Task instructions –
Find the lines holding the string "turquoise" in the data, then copy all of them.
+++++
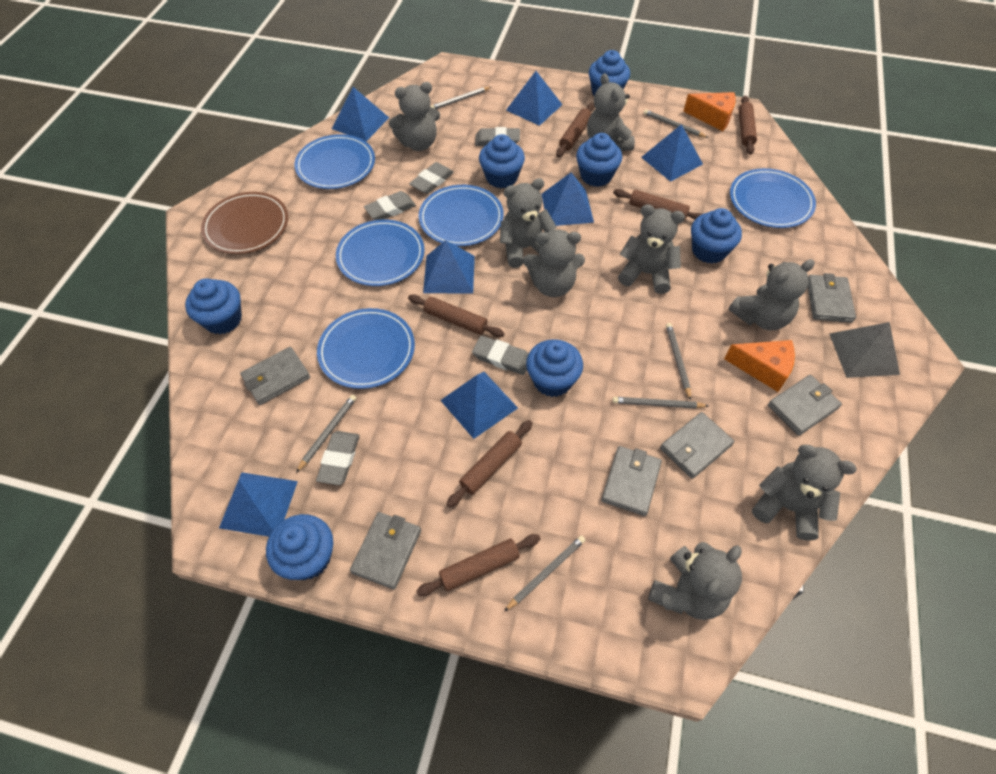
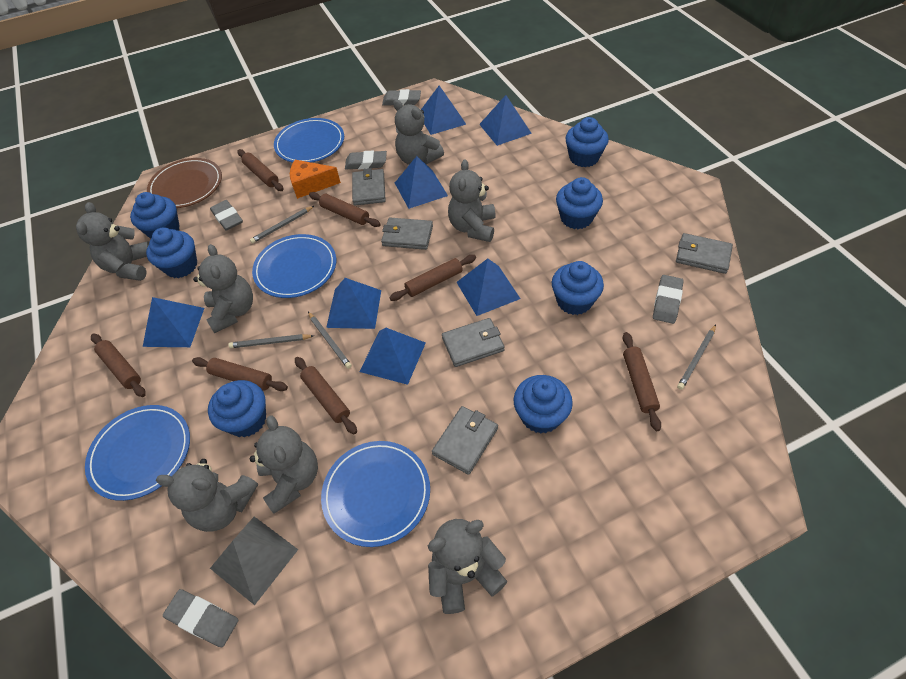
blue plate: 5 -> 4
brown rolling pin: 6 -> 7
grey pencil: 6 -> 4
grey teddy bear: 8 -> 7
grey wallet: 6 -> 5
orange cheese: 2 -> 1

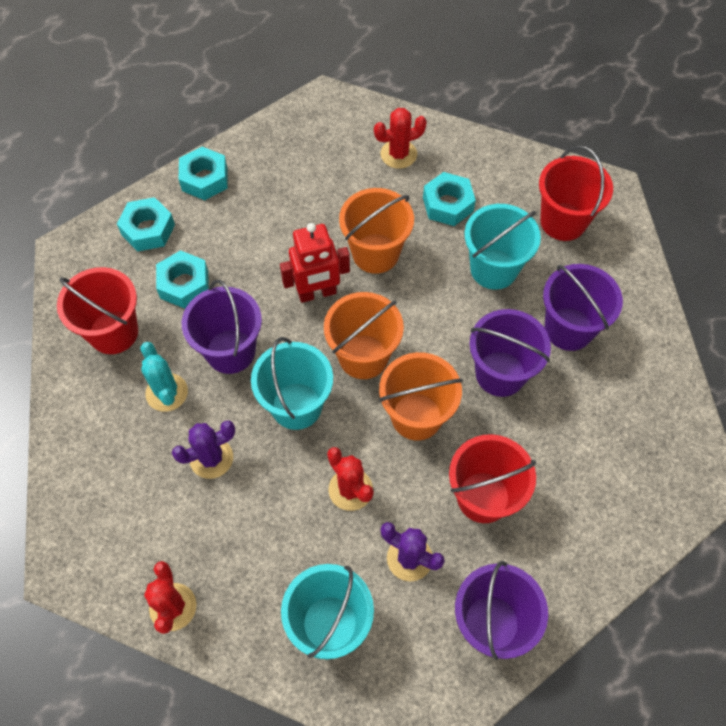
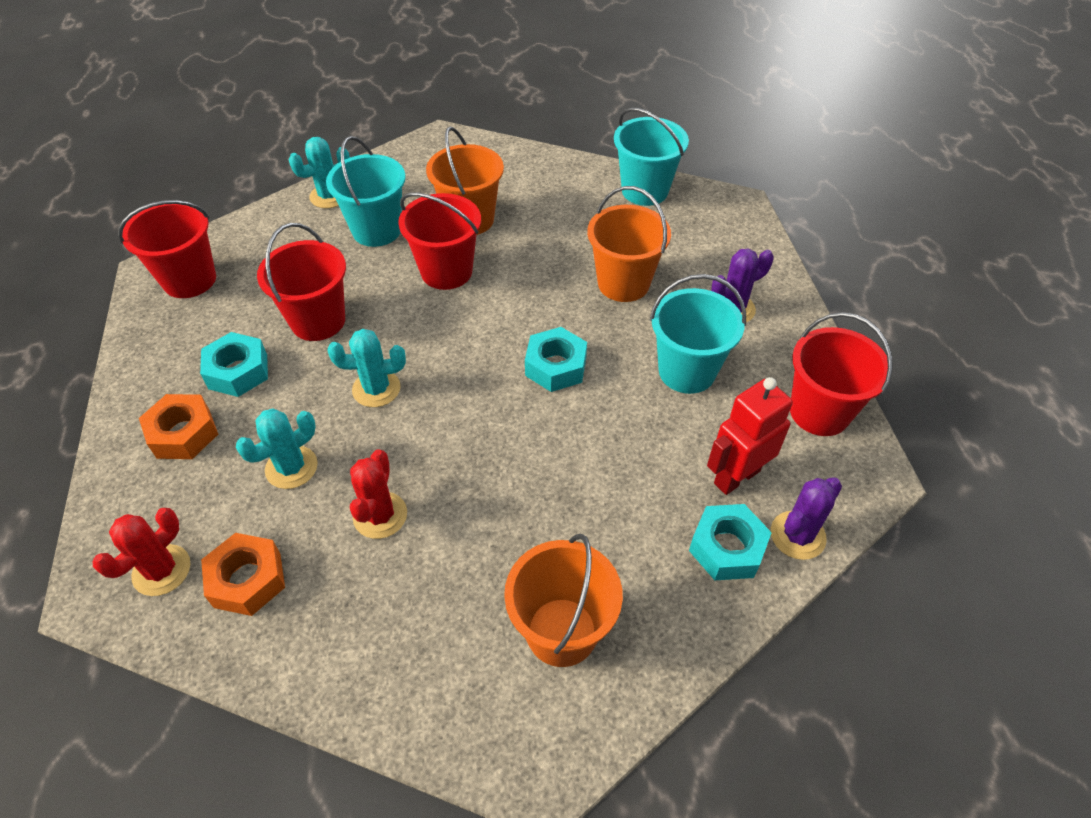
orange nut: 0 -> 2
purple bucket: 4 -> 0
red bucket: 3 -> 4
red cactus: 3 -> 2
turquoise cactus: 1 -> 3
turquoise nut: 4 -> 3

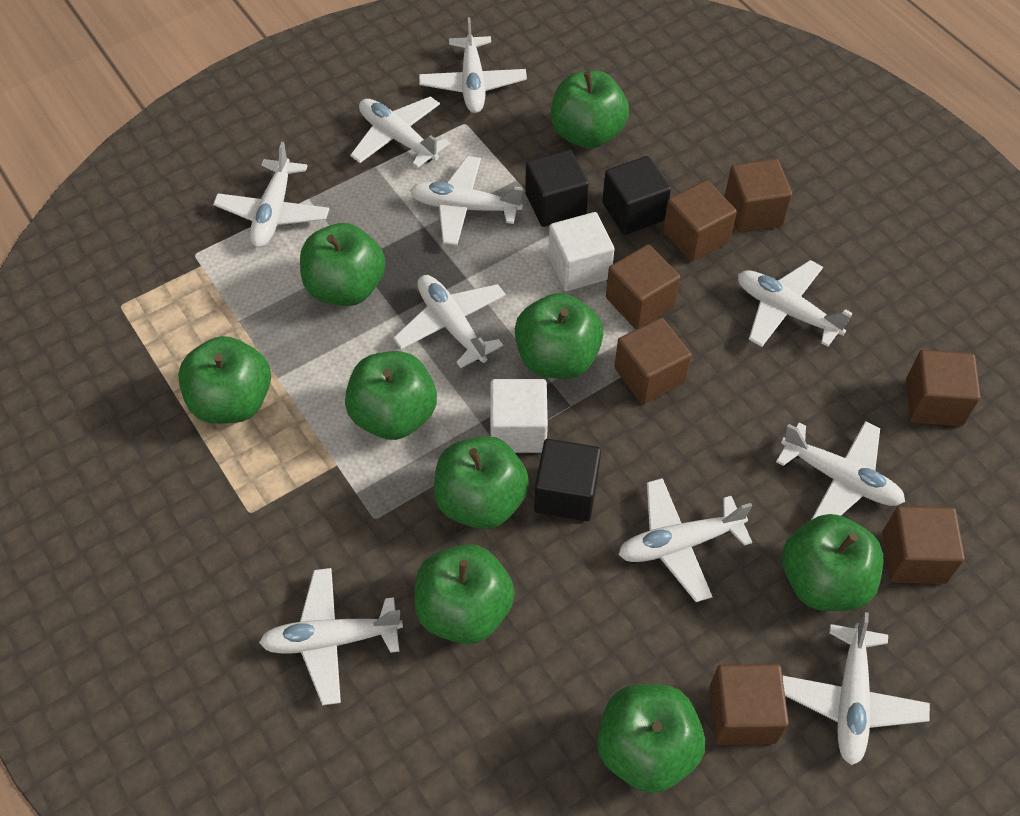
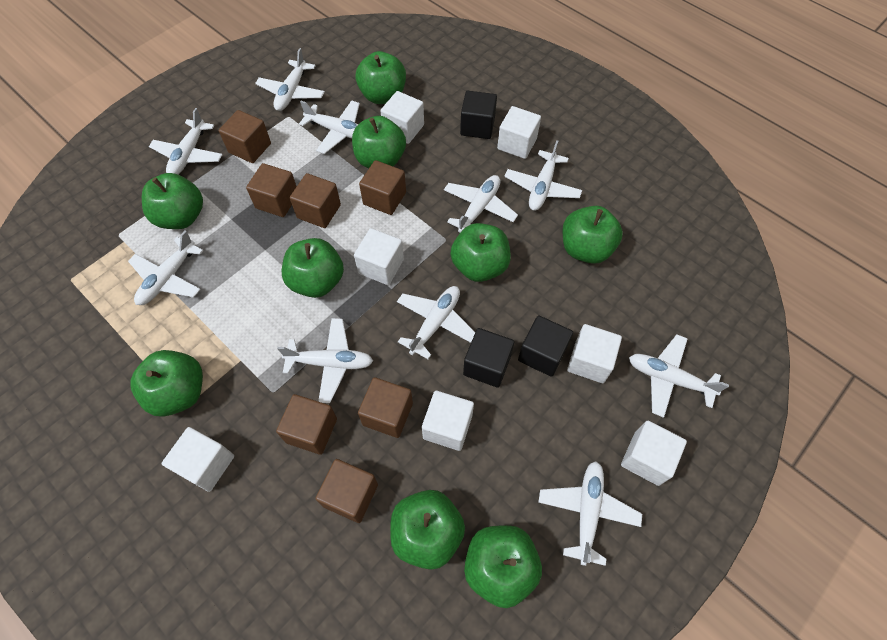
white cube: 2 -> 7

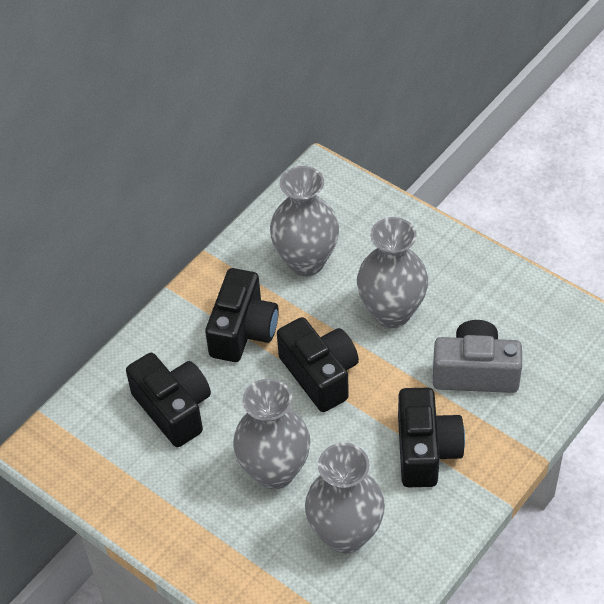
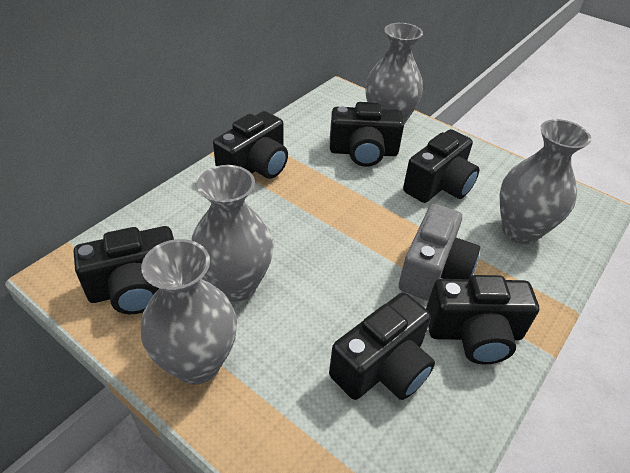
black camera: 4 -> 6

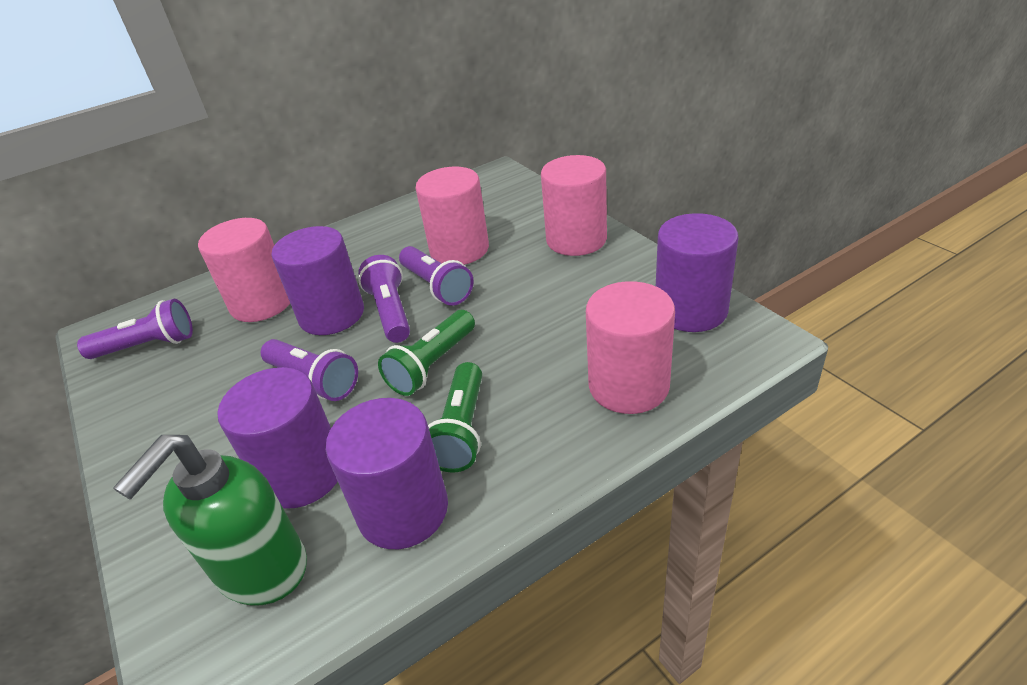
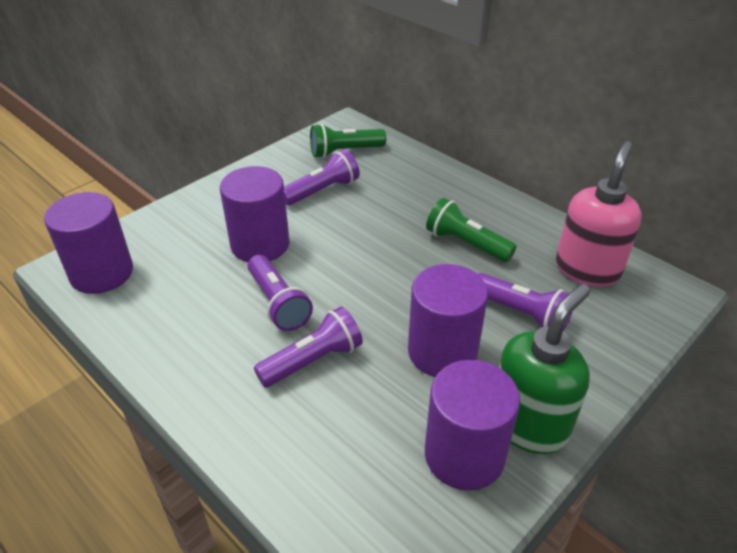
pink cylinder: 4 -> 0
pink soap dispenser: 0 -> 1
+++++
Output for this task –
turquoise cactus: 1 -> 3
turquoise nut: 4 -> 3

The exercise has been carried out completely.